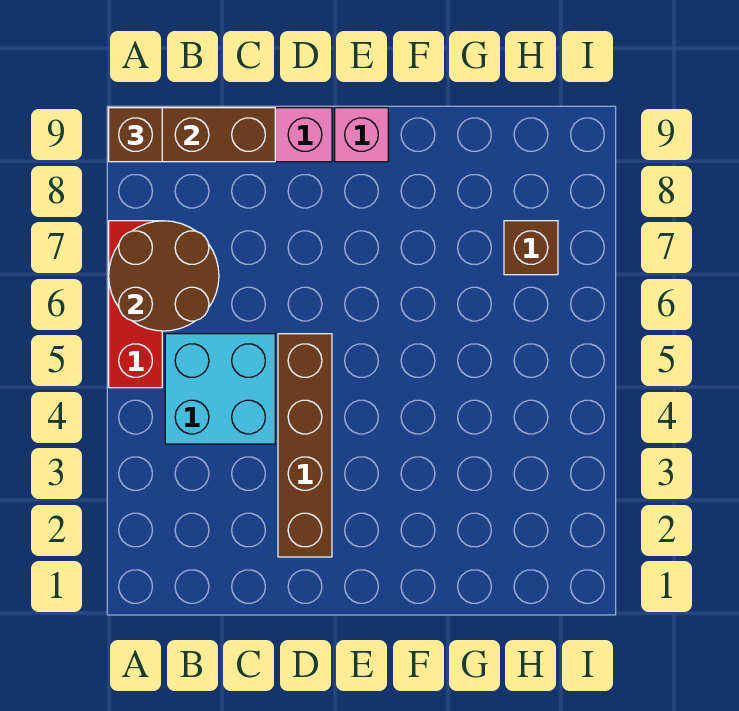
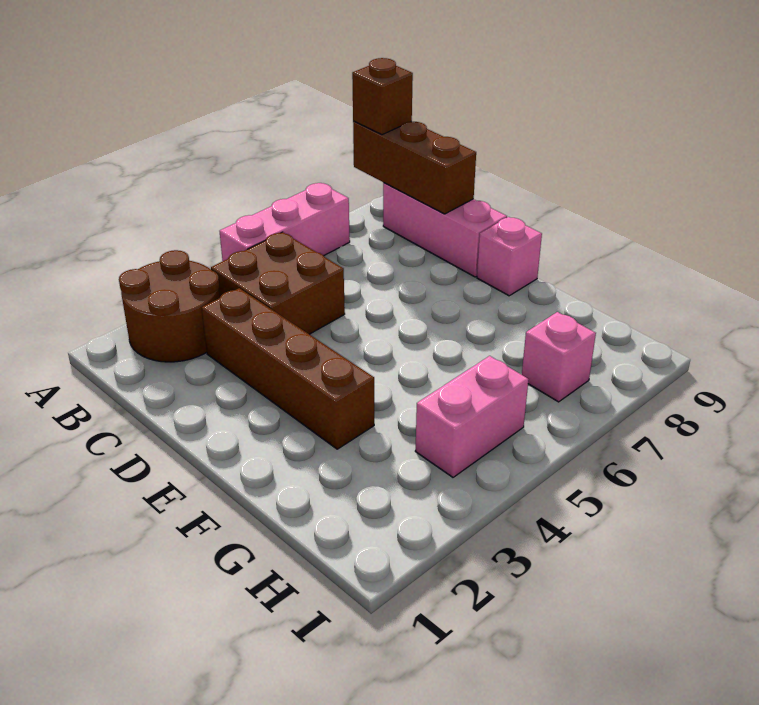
red brick A5:A7 level 1 -> pink brick A5:A7 level 1
brown round brick A6:B7 level 2 -> brown round brick A2:B3 level 1
cyan brick B4:C5 level 1 -> brown brick B4:C5 level 1
brown brick D2:D5 level 1 -> brown brick C3:F3 level 1
none -> pink brick H4:H5 level 1
brown brick H7 level 1 -> pink brick H7 level 1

++++++++++++++++++++

__About this exercise__
The response must consist solely of the lines from the one with "cyan brick B4:C5" through the end of the listing above, copied exactly; please include the first and the last.

__Exercise output__
cyan brick B4:C5 level 1 -> brown brick B4:C5 level 1
brown brick D2:D5 level 1 -> brown brick C3:F3 level 1
none -> pink brick H4:H5 level 1
brown brick H7 level 1 -> pink brick H7 level 1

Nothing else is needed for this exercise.